* Exercise description *
Type out the lines below exactly, pictures excluded.

☆ ☆ ☆ ☆

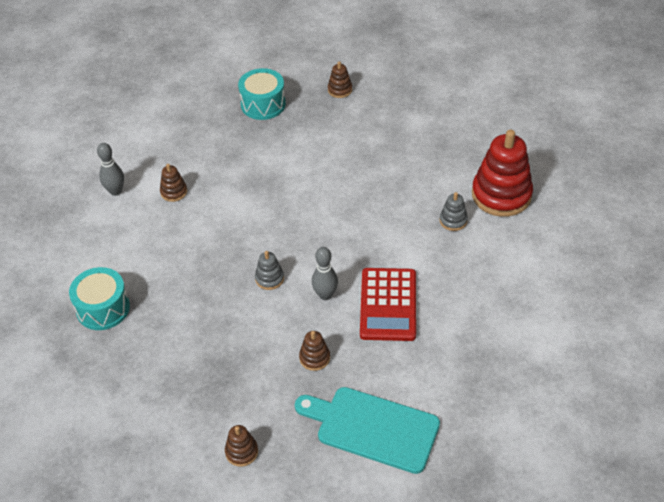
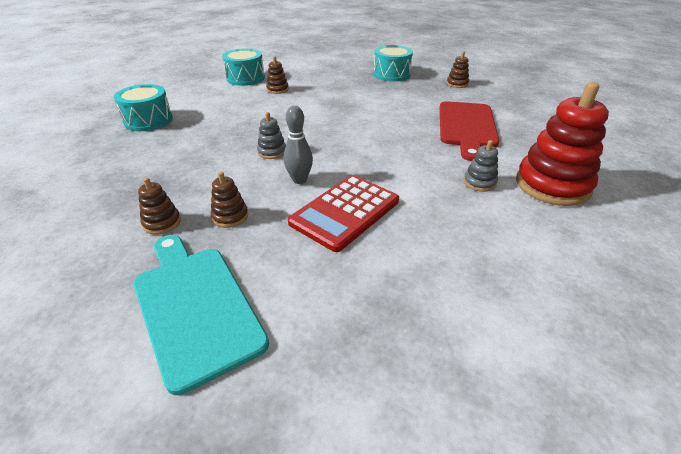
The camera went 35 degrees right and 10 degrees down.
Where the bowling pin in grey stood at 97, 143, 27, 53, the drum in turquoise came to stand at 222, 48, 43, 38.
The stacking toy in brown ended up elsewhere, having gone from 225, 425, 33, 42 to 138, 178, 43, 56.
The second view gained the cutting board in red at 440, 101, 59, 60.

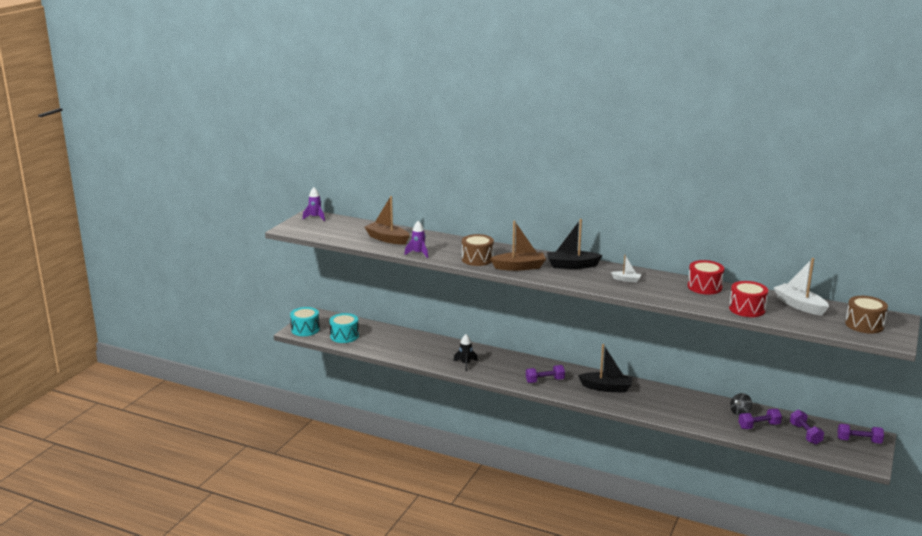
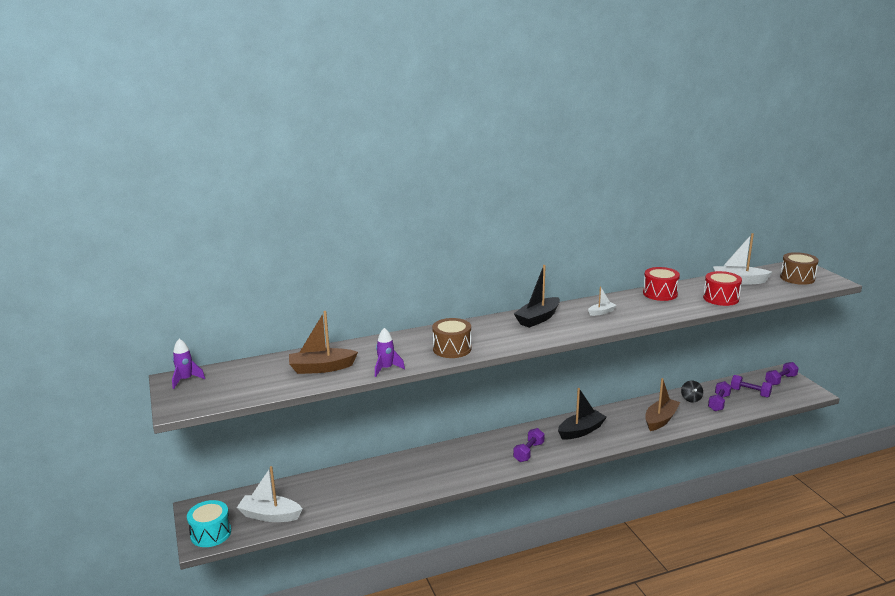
The camera went 45 degrees left and 0 degrees up.
Where the drum in turquoise stood at 329, 313, 30, 30, the boat in white came to stand at 237, 466, 65, 56.
The second view lost the rocket in black at 454, 334, 24, 37.
The boat in brown ended up elsewhere, having gone from 490, 221, 56, 50 to 645, 378, 35, 53.

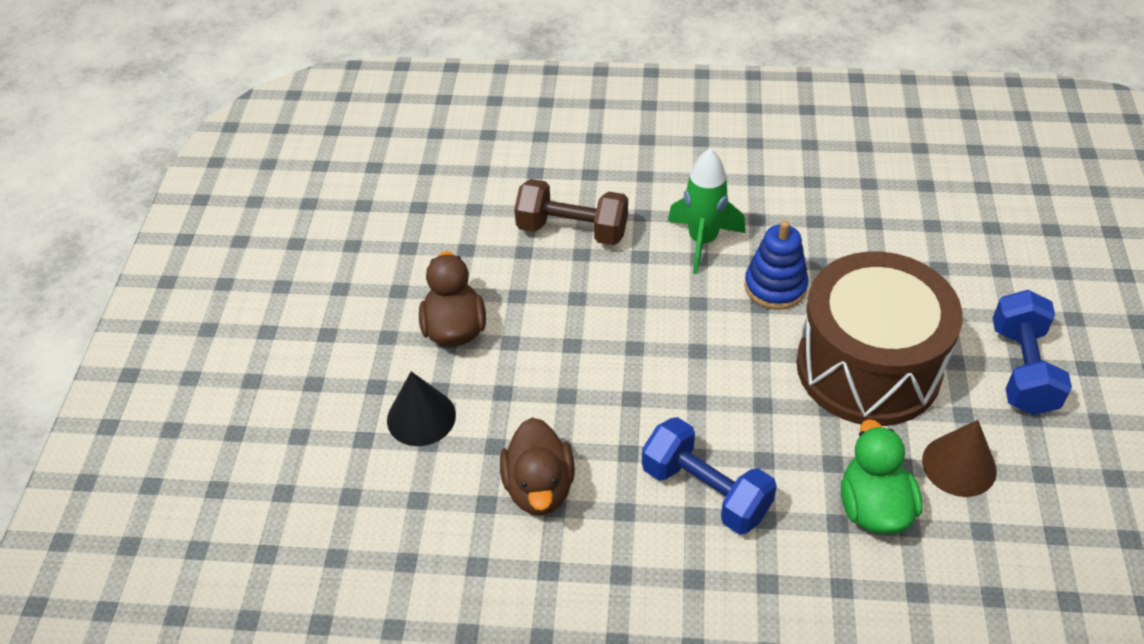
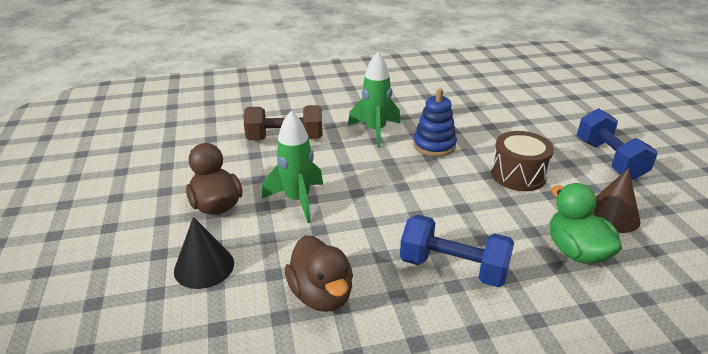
The camera went 20 degrees left and 15 degrees down.
The size of the drum in brown at 797, 252, 166, 174 changed by a factor of 0.54.
The second view gained the rocket in green at 262, 111, 61, 112.

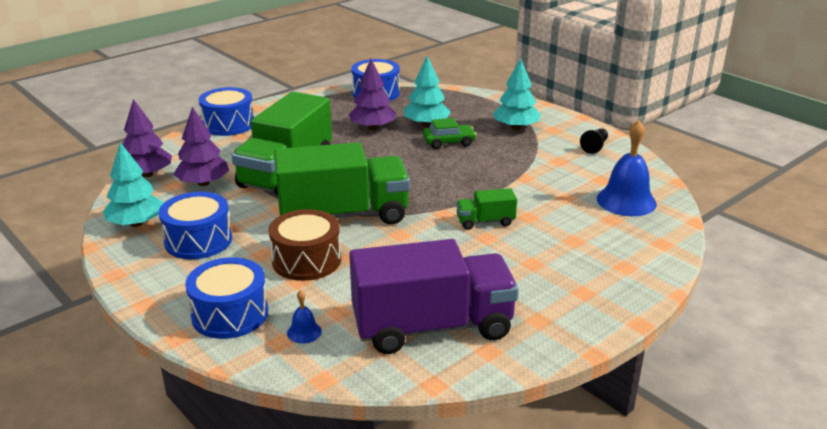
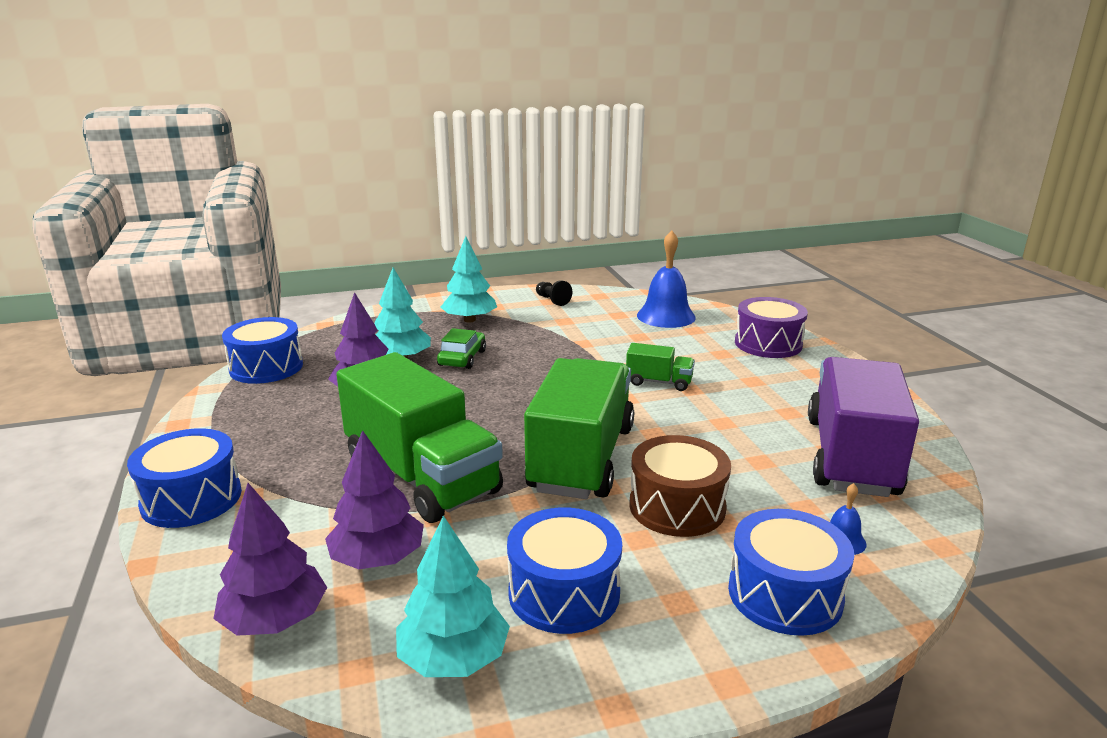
The camera went 65 degrees left and 5 degrees down.
The truck in green at 456, 188, 61, 42 ended up facing another way, 90 degrees counterclockwise from before.
The second view gained the drum in purple at 735, 297, 73, 61.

☆ ☆ ☆ ☆

* Answer to the problem *
The camera went 35 degrees right and 10 degrees down.
Where the bowling pin in grey stood at 97, 143, 27, 53, the drum in turquoise came to stand at 222, 48, 43, 38.
The stacking toy in brown ended up elsewhere, having gone from 225, 425, 33, 42 to 138, 178, 43, 56.
The second view gained the cutting board in red at 440, 101, 59, 60.

The camera went 45 degrees left and 0 degrees up.
Where the drum in turquoise stood at 329, 313, 30, 30, the boat in white came to stand at 237, 466, 65, 56.
The second view lost the rocket in black at 454, 334, 24, 37.
The boat in brown ended up elsewhere, having gone from 490, 221, 56, 50 to 645, 378, 35, 53.

The camera went 20 degrees left and 15 degrees down.
The size of the drum in brown at 797, 252, 166, 174 changed by a factor of 0.54.
The second view gained the rocket in green at 262, 111, 61, 112.

The camera went 65 degrees left and 5 degrees down.
The truck in green at 456, 188, 61, 42 ended up facing another way, 90 degrees counterclockwise from before.
The second view gained the drum in purple at 735, 297, 73, 61.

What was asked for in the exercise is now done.